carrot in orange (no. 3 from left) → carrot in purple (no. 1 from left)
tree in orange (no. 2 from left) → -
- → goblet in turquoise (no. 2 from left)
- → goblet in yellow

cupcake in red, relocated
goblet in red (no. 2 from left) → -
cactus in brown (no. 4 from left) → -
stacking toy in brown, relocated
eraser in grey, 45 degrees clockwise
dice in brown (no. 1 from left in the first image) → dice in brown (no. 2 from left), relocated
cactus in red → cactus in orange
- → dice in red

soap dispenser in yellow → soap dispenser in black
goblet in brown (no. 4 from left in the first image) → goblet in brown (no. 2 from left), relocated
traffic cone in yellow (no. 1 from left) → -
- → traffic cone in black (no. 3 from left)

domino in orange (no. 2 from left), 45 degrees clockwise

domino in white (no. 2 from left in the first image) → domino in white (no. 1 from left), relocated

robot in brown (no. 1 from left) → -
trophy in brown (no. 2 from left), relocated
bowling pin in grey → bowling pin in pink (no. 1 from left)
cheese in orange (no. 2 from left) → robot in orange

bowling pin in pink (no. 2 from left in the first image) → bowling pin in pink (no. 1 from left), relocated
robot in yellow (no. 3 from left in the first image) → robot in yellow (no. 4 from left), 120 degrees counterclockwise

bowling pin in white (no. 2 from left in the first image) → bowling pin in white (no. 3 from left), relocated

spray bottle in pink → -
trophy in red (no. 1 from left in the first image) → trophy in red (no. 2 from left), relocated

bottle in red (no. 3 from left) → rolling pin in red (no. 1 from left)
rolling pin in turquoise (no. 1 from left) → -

::::::::

Set down the records again without altering a word.

carrot in orange (no. 3 from left) → carrot in purple (no. 1 from left)
tree in orange (no. 2 from left) → -
- → goblet in turquoise (no. 2 from left)
- → goblet in yellow

cupcake in red, relocated
goblet in red (no. 2 from left) → -
cactus in brown (no. 4 from left) → -
stacking toy in brown, relocated
eraser in grey, 45 degrees clockwise
dice in brown (no. 1 from left in the first image) → dice in brown (no. 2 from left), relocated
cactus in red → cactus in orange
- → dice in red

soap dispenser in yellow → soap dispenser in black
goblet in brown (no. 4 from left in the first image) → goblet in brown (no. 2 from left), relocated
traffic cone in yellow (no. 1 from left) → -
- → traffic cone in black (no. 3 from left)

domino in orange (no. 2 from left), 45 degrees clockwise

domino in white (no. 2 from left in the first image) → domino in white (no. 1 from left), relocated

robot in brown (no. 1 from left) → -
trophy in brown (no. 2 from left), relocated
bowling pin in grey → bowling pin in pink (no. 1 from left)
cheese in orange (no. 2 from left) → robot in orange

bowling pin in pink (no. 2 from left in the first image) → bowling pin in pink (no. 1 from left), relocated
robot in yellow (no. 3 from left in the first image) → robot in yellow (no. 4 from left), 120 degrees counterclockwise

bowling pin in white (no. 2 from left in the first image) → bowling pin in white (no. 3 from left), relocated

spray bottle in pink → -
trophy in red (no. 1 from left in the first image) → trophy in red (no. 2 from left), relocated

bottle in red (no. 3 from left) → rolling pin in red (no. 1 from left)
rolling pin in turquoise (no. 1 from left) → -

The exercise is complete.